Return a copy of every line in the data below that contains "VREF".

[Stored records]
● ● ● ● ● ● ●

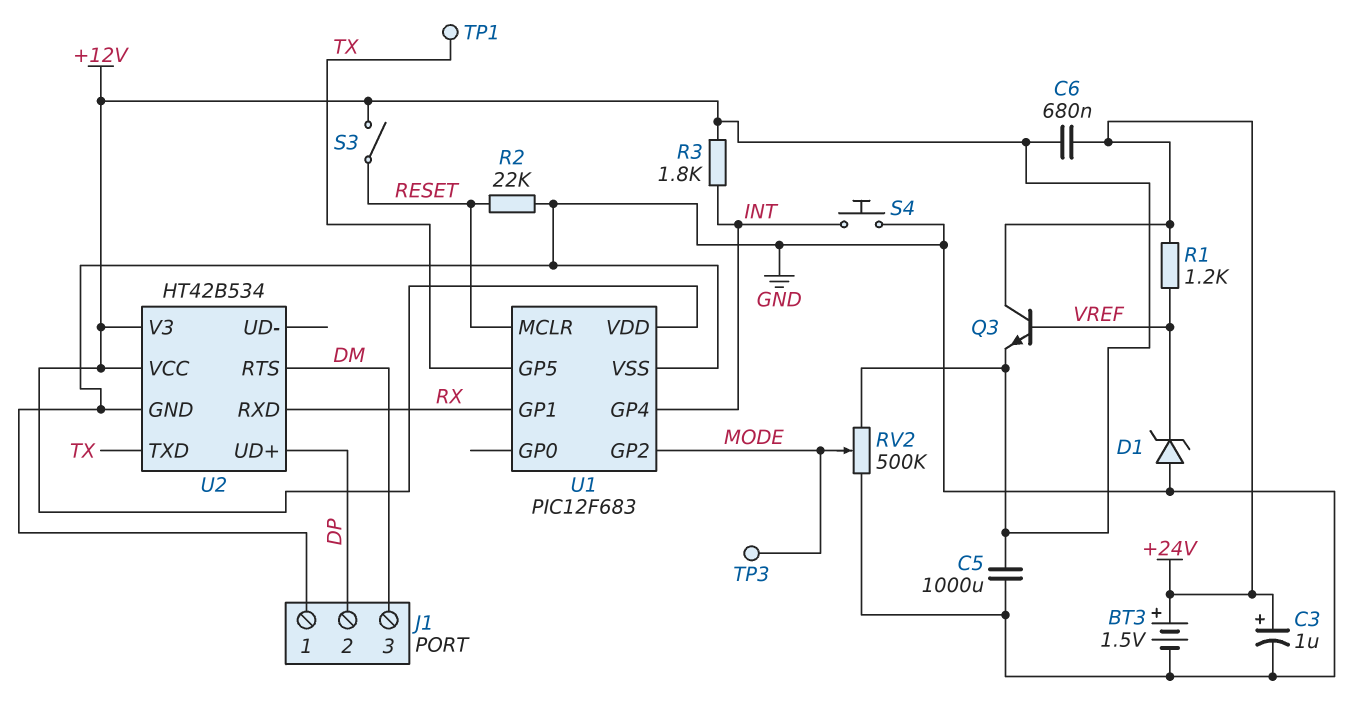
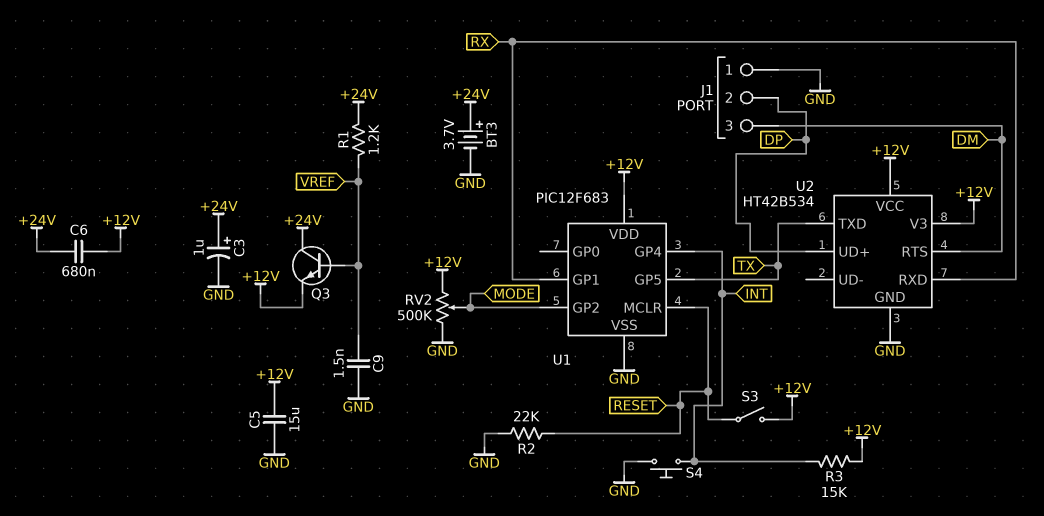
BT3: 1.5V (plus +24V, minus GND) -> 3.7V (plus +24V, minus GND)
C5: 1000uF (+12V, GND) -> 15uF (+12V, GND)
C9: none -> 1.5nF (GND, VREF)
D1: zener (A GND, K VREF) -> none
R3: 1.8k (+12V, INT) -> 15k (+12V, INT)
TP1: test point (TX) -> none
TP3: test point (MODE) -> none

● ● ● ● ● ● ●

Exercise output –
C9: none -> 1.5nF (GND, VREF)
D1: zener (A GND, K VREF) -> none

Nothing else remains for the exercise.